▶ [STUDY MATERIAL]:
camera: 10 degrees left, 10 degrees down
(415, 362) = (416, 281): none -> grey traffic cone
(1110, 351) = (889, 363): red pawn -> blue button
...
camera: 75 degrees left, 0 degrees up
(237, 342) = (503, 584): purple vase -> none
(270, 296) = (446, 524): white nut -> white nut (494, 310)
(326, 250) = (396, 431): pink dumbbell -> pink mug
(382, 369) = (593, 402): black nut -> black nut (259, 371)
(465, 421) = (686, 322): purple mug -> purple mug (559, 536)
...
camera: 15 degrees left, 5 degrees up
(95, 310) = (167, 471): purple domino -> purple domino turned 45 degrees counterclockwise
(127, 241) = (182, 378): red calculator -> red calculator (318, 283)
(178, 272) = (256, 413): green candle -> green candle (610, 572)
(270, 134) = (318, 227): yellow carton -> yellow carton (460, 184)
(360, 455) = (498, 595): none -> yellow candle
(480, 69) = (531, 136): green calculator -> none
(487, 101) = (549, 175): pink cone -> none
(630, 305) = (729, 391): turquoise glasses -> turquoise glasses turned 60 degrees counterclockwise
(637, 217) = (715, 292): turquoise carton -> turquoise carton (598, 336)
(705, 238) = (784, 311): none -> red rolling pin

▶ [WHAT TO PRODUCE]: Your answer should be the lines of the listing above between the line holding "camera: 10 degrees left, 10 degrees down" and the line holding "(1110, 351) = (889, 363): red", inclusive, restated word for word and alone.

▶ [TASK ANSWER]:
camera: 10 degrees left, 10 degrees down
(415, 362) = (416, 281): none -> grey traffic cone
(1110, 351) = (889, 363): red pawn -> blue button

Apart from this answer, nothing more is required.